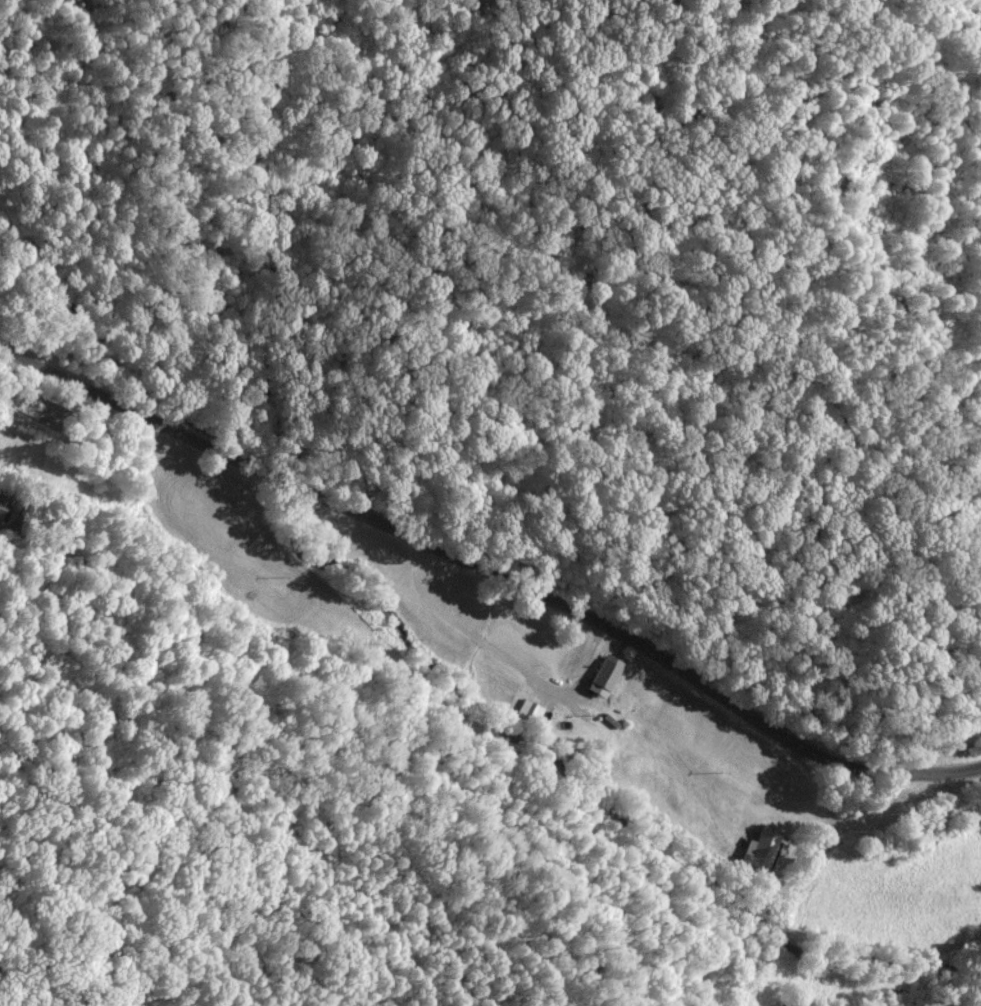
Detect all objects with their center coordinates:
building: (1, 506)
road: (490, 573)
building: (607, 673)
building: (529, 711)
road: (812, 846)
building: (761, 850)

What the task requires
Set down the material again exactly. Don't carry over any pictures.

Expected answer
Detect all objects with their center coordinates:
building: (1, 506)
road: (490, 573)
building: (607, 673)
building: (529, 711)
road: (812, 846)
building: (761, 850)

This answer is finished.